*** Begin section ***

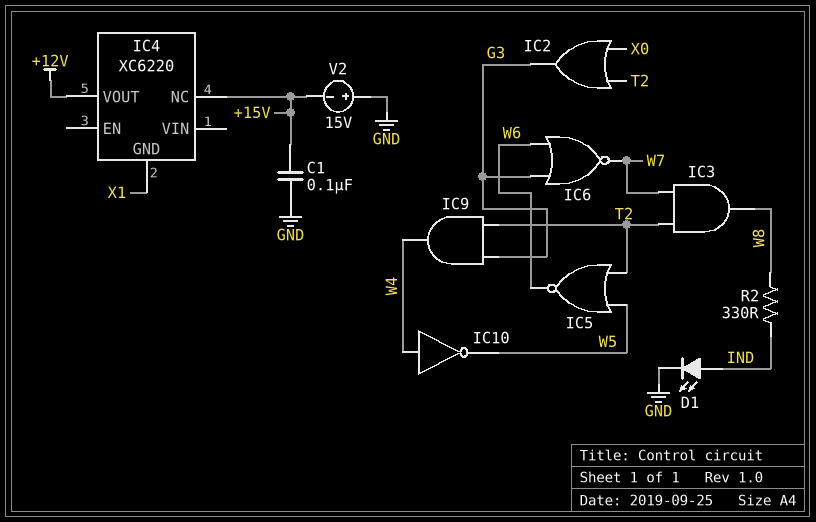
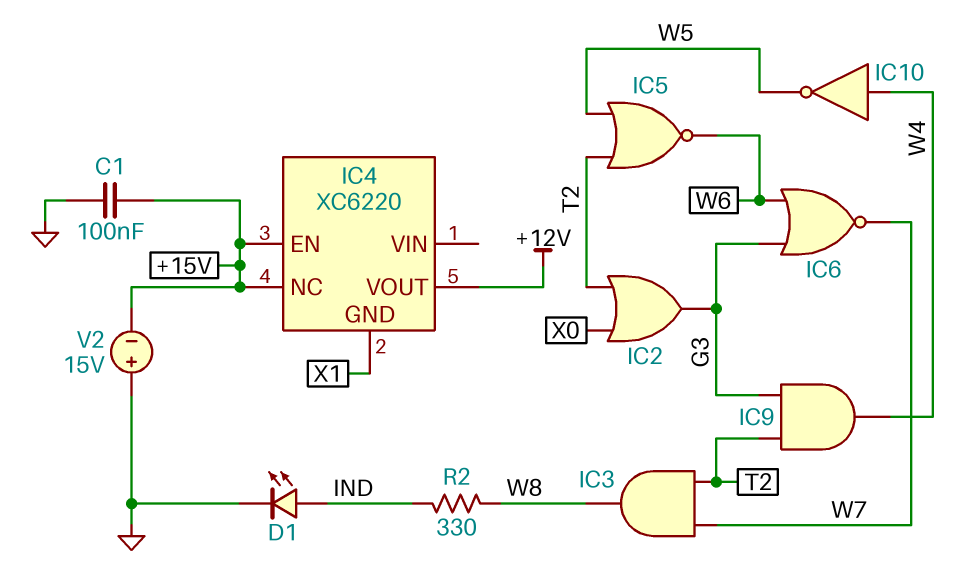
IC4 pin EN: none -> +15V

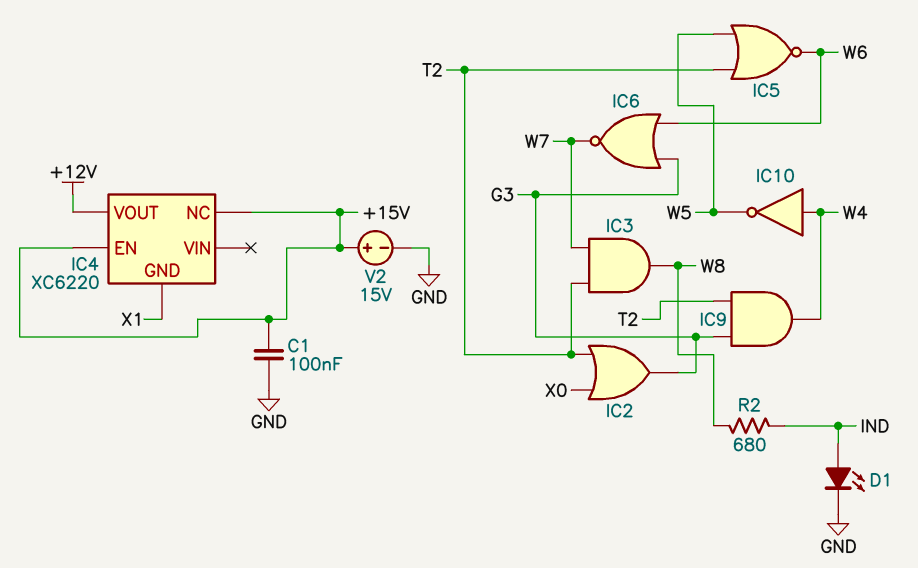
R2: 330 (IND, W8) -> 680 (IND, W8)
V2: 15V (plus GND, minus +15V) -> 15V (plus +15V, minus GND)

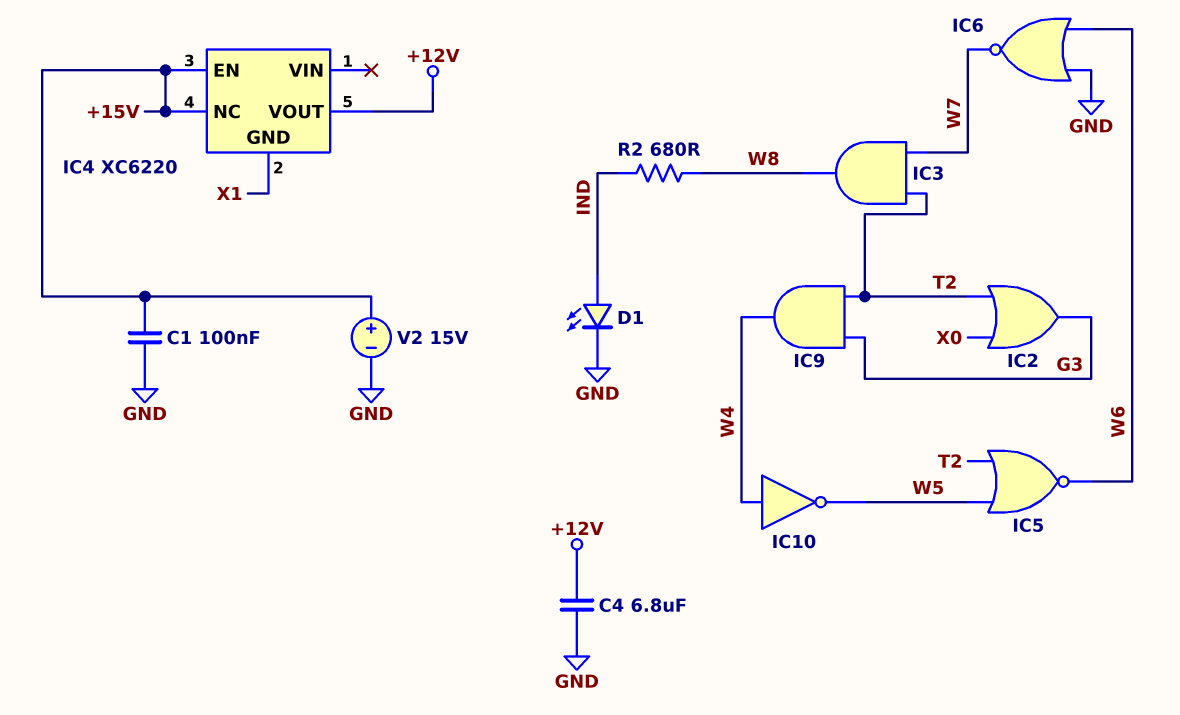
C4: none -> 6.8uF (+12V, GND)
IC6: NOR (in G3, in W6, out W7) -> NOR (in GND, in W6, out W7)

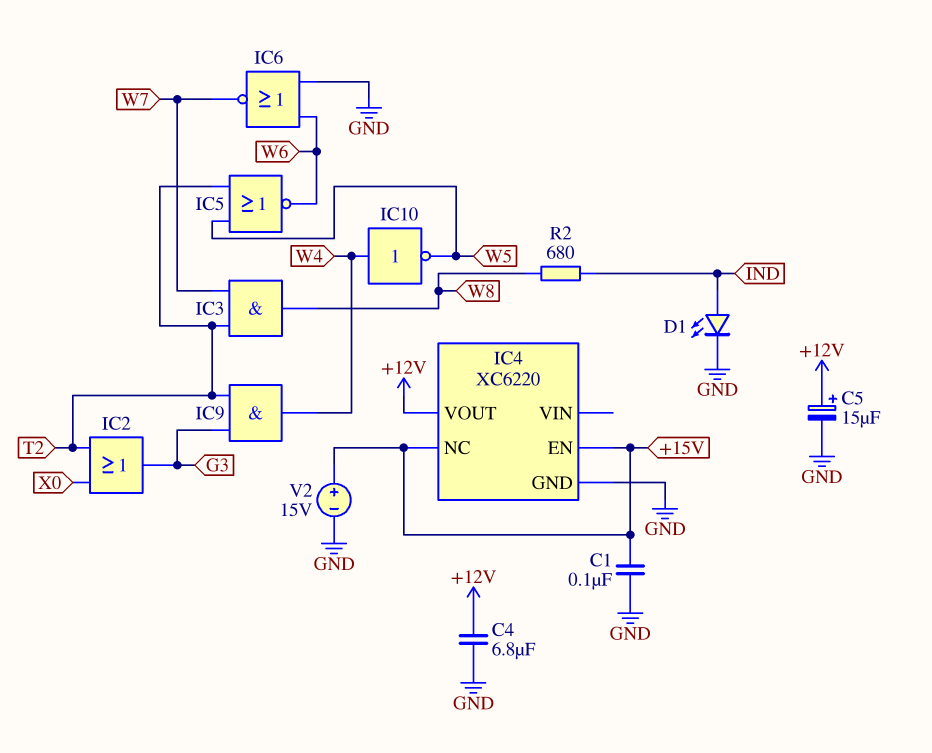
C5: none -> 15uF (plus +12V, minus GND)
IC4 pin GND: X1 -> GND

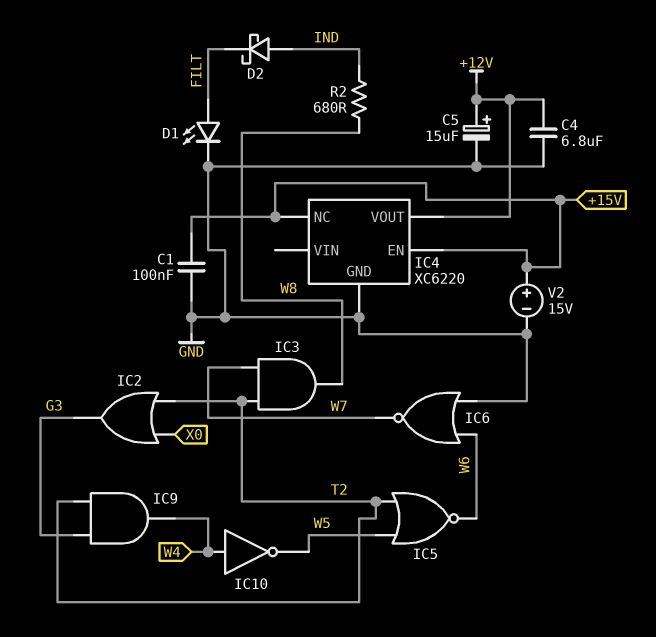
D1: LED (A IND, K GND) -> LED (A FILT, K GND)
D2: none -> schottky (A IND, K FILT)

*** End section ***

Problem to solve: When you reach the line with "C5: none -> 15uF (plus +12V, minus GND)" in the entries above, start copying, and go on word for word to the last line; skip any picture.

Result for this task:
C5: none -> 15uF (plus +12V, minus GND)
IC4 pin GND: X1 -> GND

D1: LED (A IND, K GND) -> LED (A FILT, K GND)
D2: none -> schottky (A IND, K FILT)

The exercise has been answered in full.